_Available data_
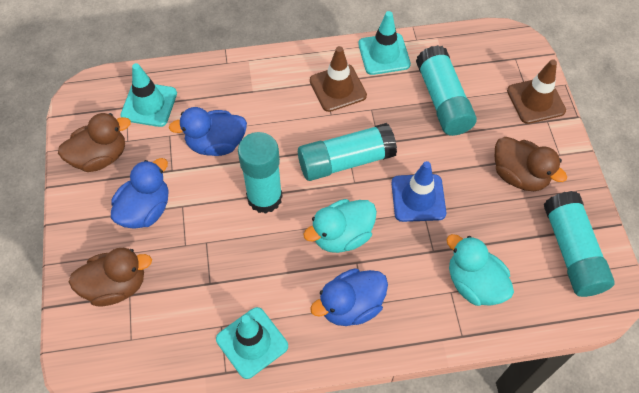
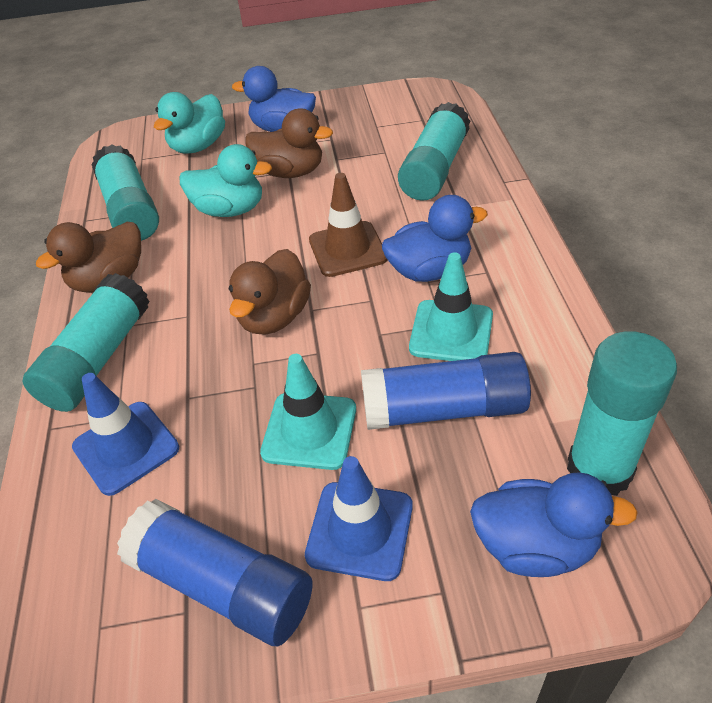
blue glue stick: 0 -> 2
blue traffic cone: 1 -> 2
brown traffic cone: 2 -> 1
turquoise traffic cone: 3 -> 2

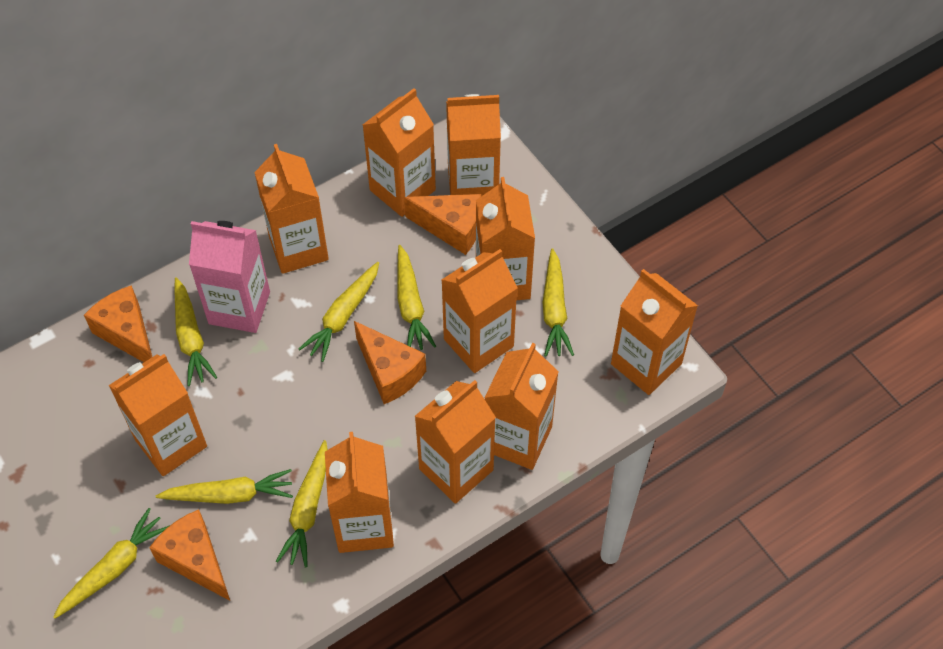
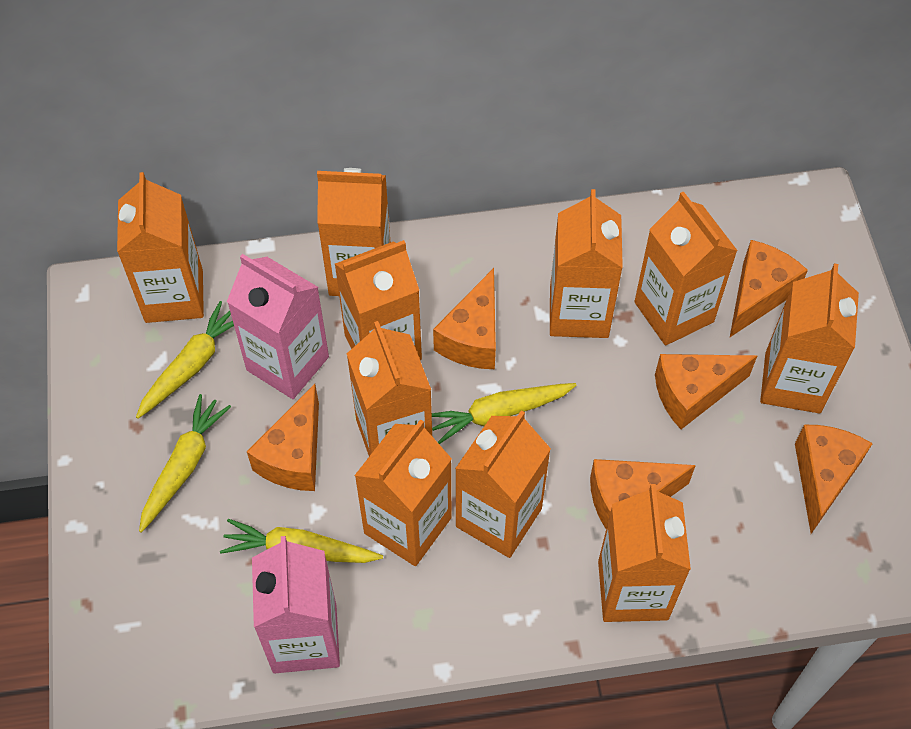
orange cheese: 4 -> 6
pink carton: 1 -> 2
yellow carrot: 7 -> 4

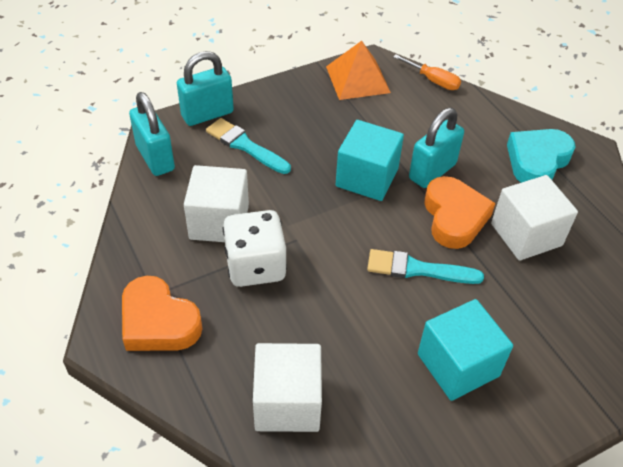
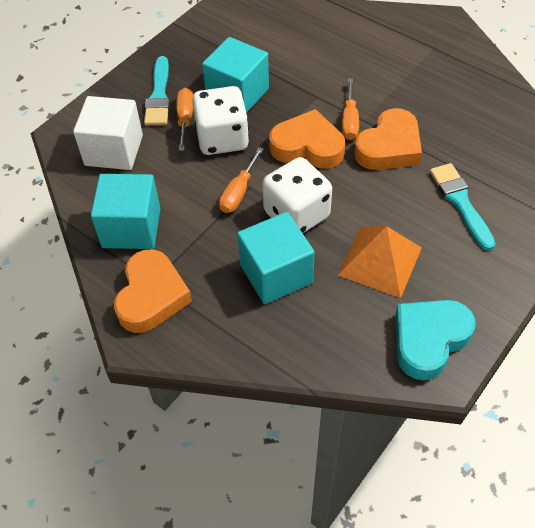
orange heart: 2 -> 3
orange screwdriver: 1 -> 3
turquoise cube: 2 -> 3
turquoise padlock: 3 -> 0
white cube: 3 -> 1
white dice: 1 -> 2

_Requirement_
Once the pictures are removed, set down what remains of the entries above exactly.

_Output below_
blue glue stick: 0 -> 2
blue traffic cone: 1 -> 2
brown traffic cone: 2 -> 1
turquoise traffic cone: 3 -> 2

orange cheese: 4 -> 6
pink carton: 1 -> 2
yellow carrot: 7 -> 4

orange heart: 2 -> 3
orange screwdriver: 1 -> 3
turquoise cube: 2 -> 3
turquoise padlock: 3 -> 0
white cube: 3 -> 1
white dice: 1 -> 2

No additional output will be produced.